Content starts

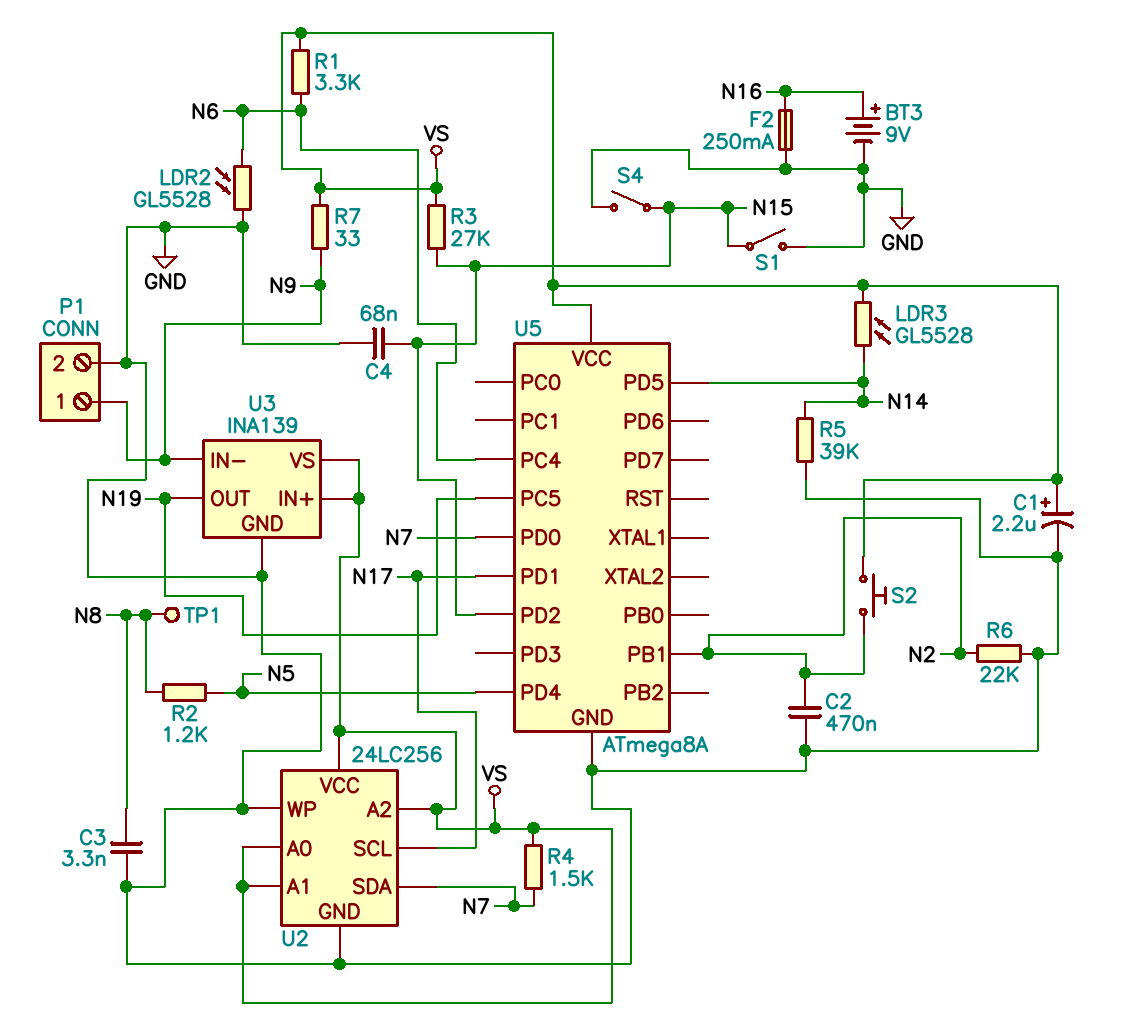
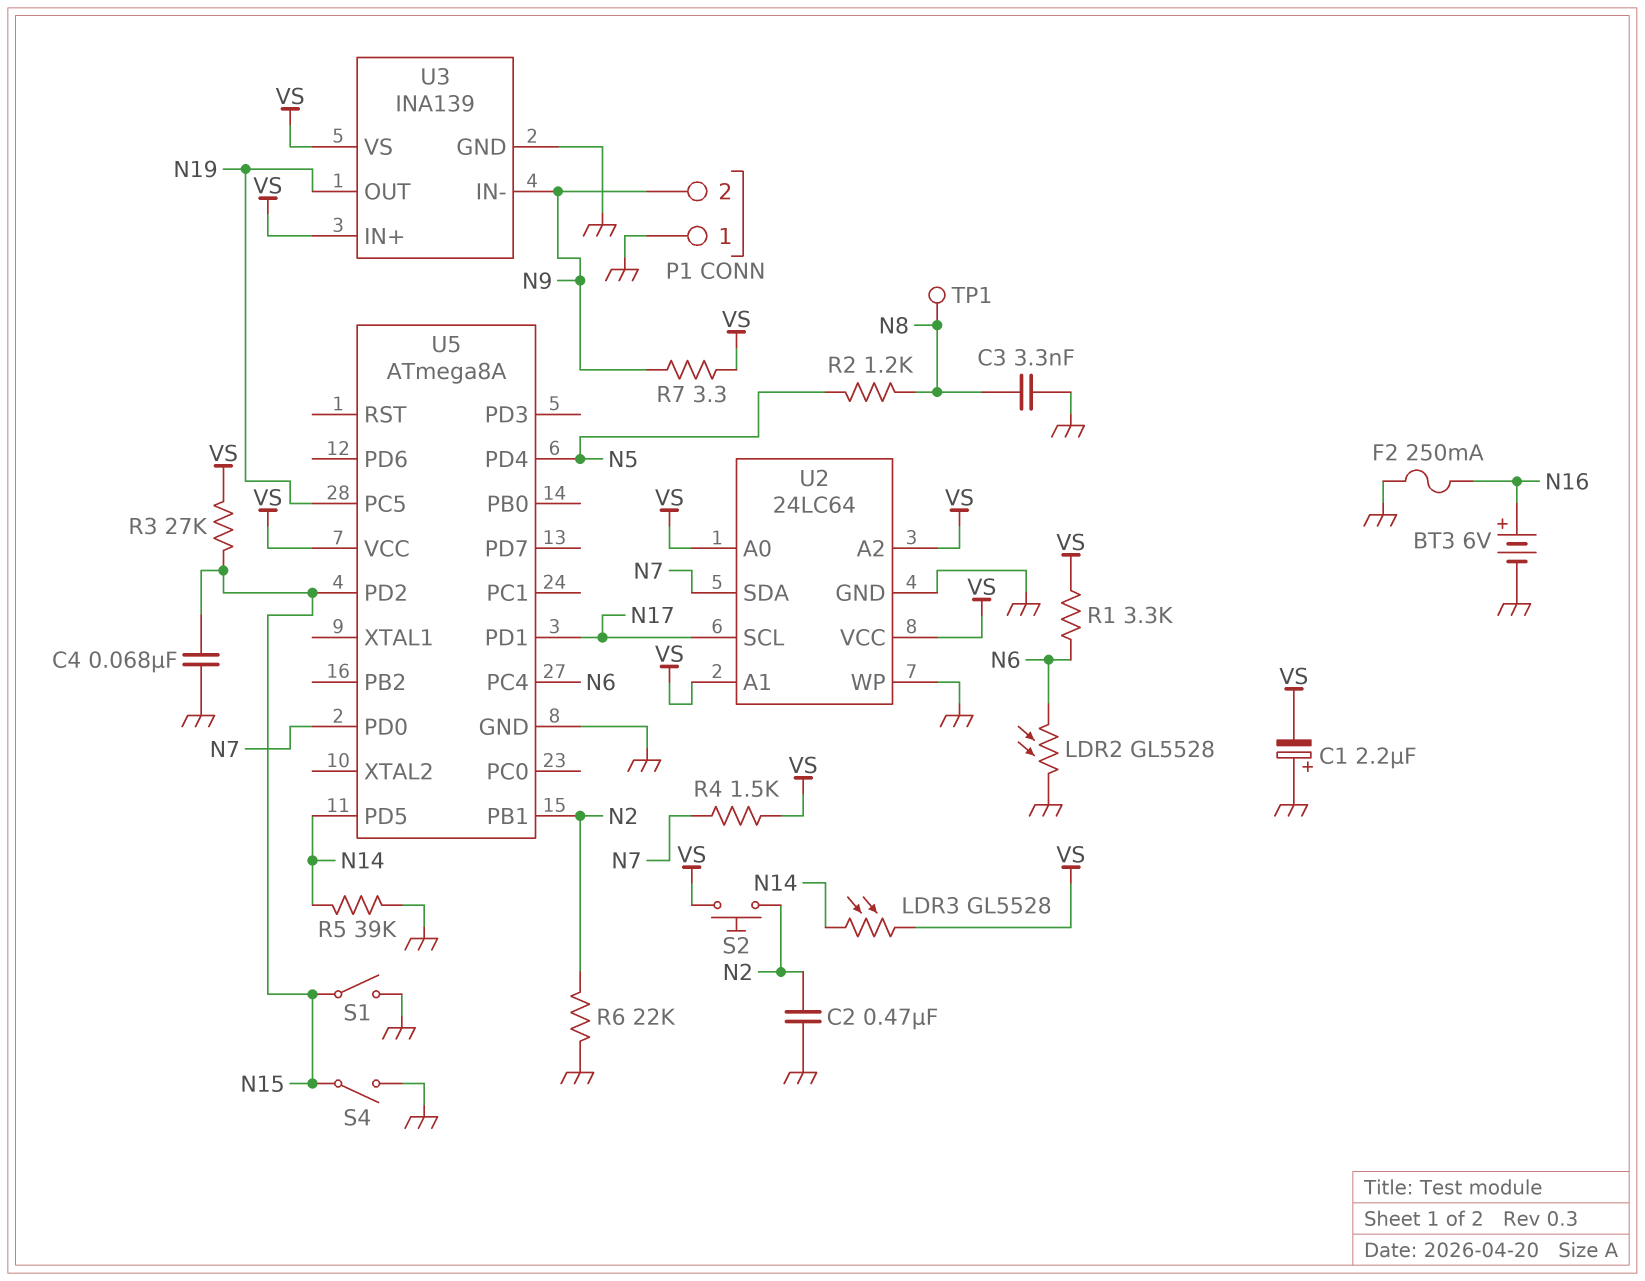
BT3: 9V (plus N16, minus GND) -> 6V (plus N16, minus GND)
C1: 2.2uF (plus VS, minus GND) -> 2.2uF (plus GND, minus VS)
P1 pin 1: N9 -> GND
P1 pin 2: GND -> N9
R7: 33 (N9, VS) -> 3.3 (N9, VS)
U2: 24LC256 -> 24LC64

Content ends

Your objective: Everything from the line with "P1 pin 2: GND -> N9" through the last line of the data is to be retyped verbatim, with no other text.

Response to the exercise:
P1 pin 2: GND -> N9
R7: 33 (N9, VS) -> 3.3 (N9, VS)
U2: 24LC256 -> 24LC64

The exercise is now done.